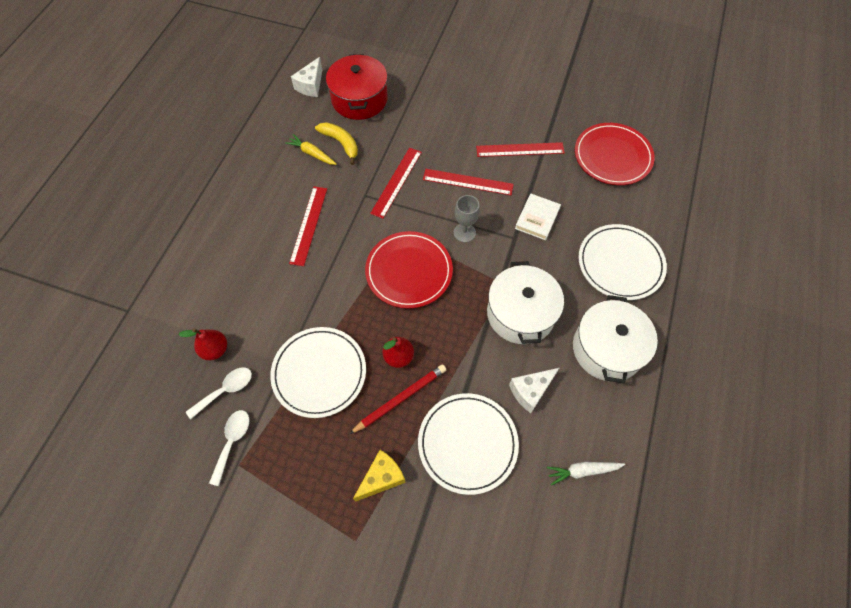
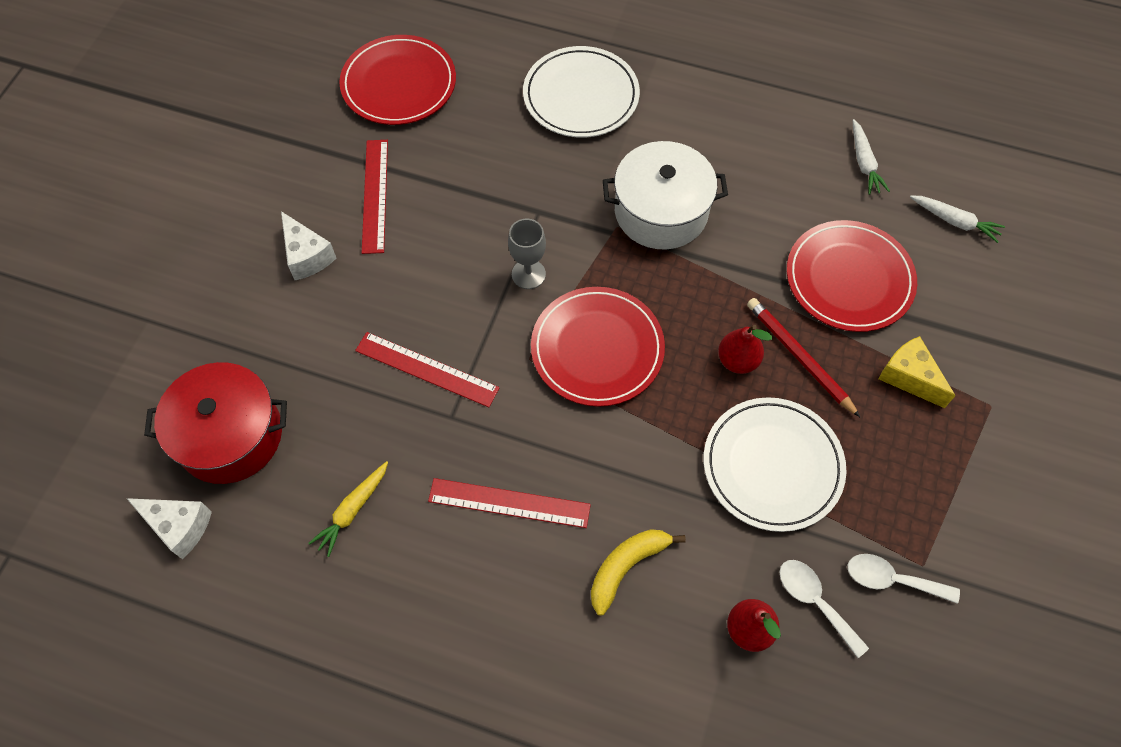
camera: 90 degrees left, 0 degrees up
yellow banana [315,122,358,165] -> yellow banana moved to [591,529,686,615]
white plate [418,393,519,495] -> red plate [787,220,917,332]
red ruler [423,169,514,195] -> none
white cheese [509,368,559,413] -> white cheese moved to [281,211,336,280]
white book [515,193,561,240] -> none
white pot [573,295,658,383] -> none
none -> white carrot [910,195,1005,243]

☆ ☆ ☆

> What is needed
Would you filter the records and copy each line that contains the word "moved"?

> Exercise response
yellow banana [315,122,358,165] -> yellow banana moved to [591,529,686,615]
white cheese [509,368,559,413] -> white cheese moved to [281,211,336,280]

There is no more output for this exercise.